** Your goal **
Could you output each line below precisely as it stands, without the images?

** Information provided **
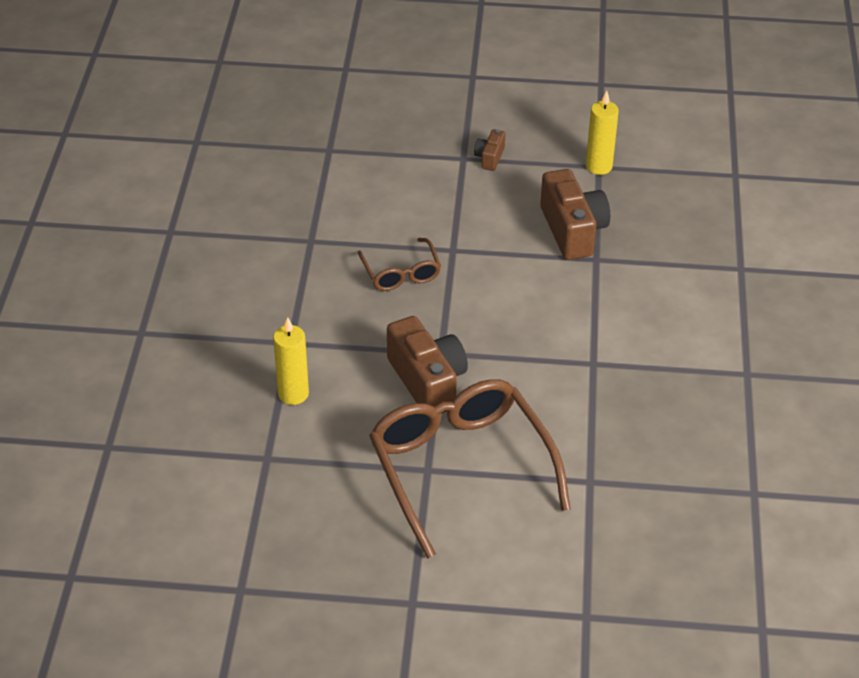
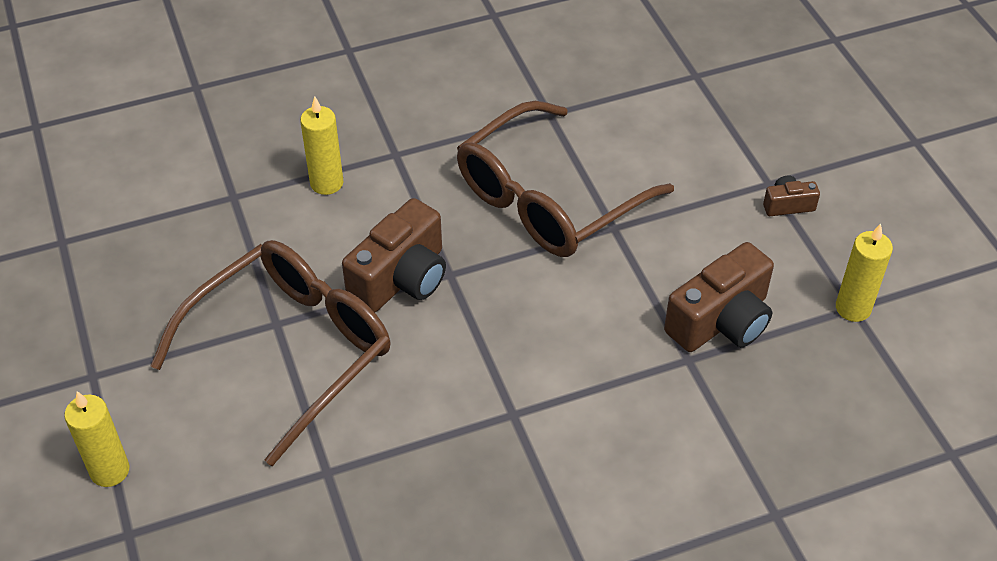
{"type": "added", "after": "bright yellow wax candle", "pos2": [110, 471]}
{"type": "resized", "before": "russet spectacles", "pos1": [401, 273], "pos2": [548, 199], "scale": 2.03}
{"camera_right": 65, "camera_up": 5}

** Written response **
{"type": "added", "after": "bright yellow wax candle", "pos2": [110, 471]}
{"type": "resized", "before": "russet spectacles", "pos1": [401, 273], "pos2": [548, 199], "scale": 2.03}
{"camera_right": 65, "camera_up": 5}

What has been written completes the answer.